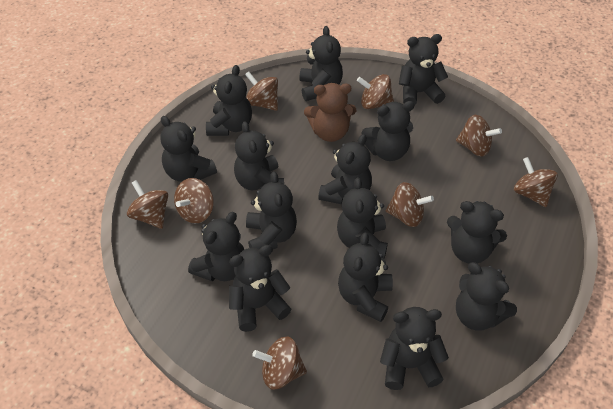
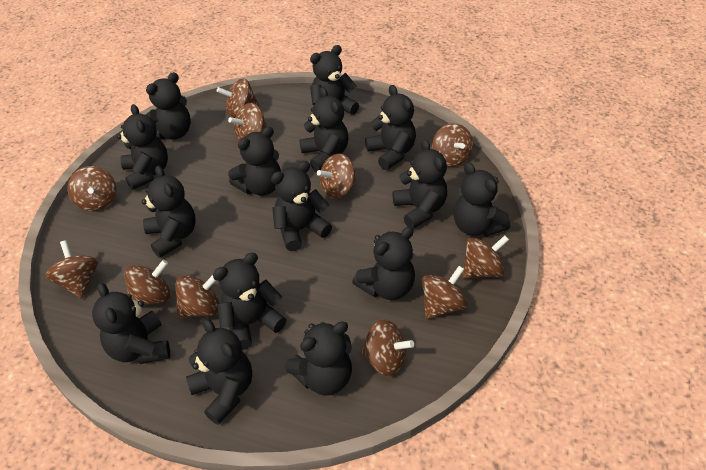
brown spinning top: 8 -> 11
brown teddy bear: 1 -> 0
※
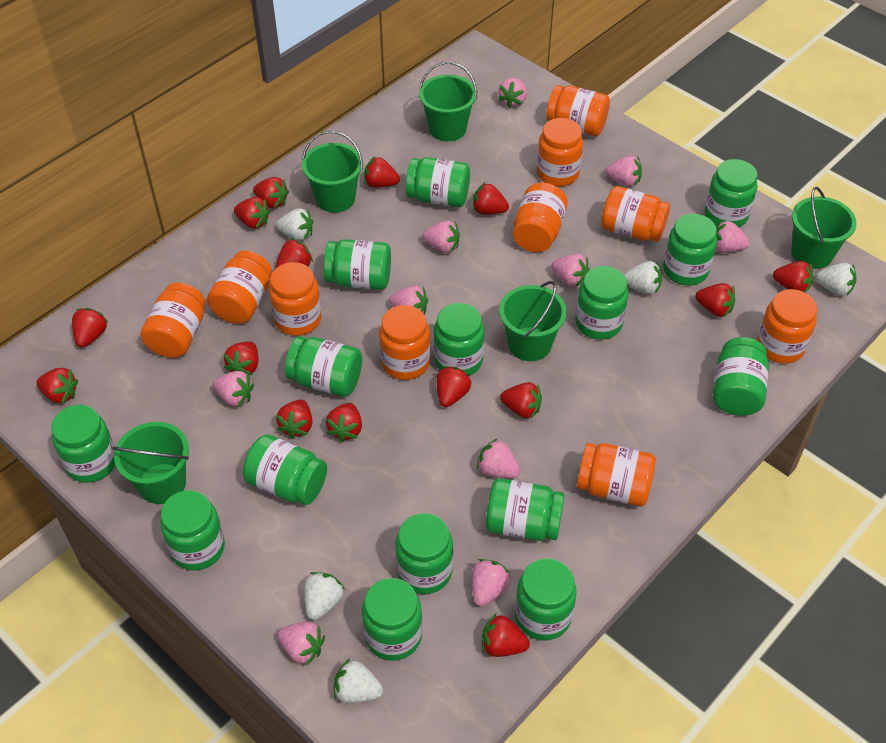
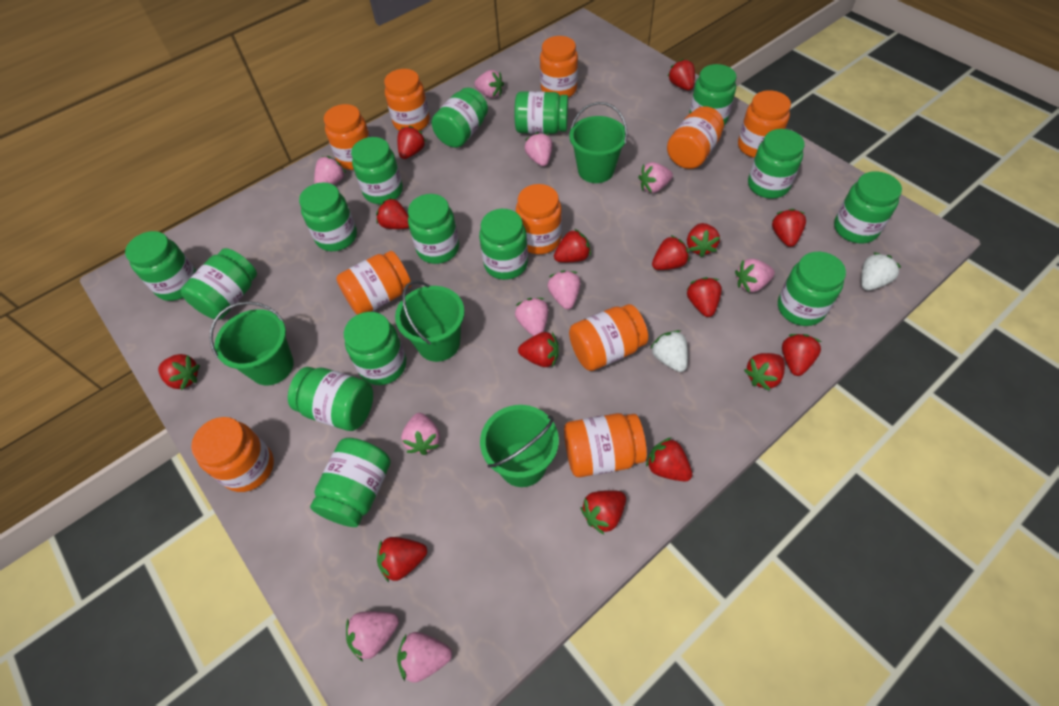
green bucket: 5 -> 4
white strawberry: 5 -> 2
※
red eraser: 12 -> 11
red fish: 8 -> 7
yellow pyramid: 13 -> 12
※
» EXERCISE INSTRUCTIONS:
For this exercise, return every line from the data that holds the string "brown".

» ANSWER TO THE EXERCISE:
brown spinning top: 8 -> 11
brown teddy bear: 1 -> 0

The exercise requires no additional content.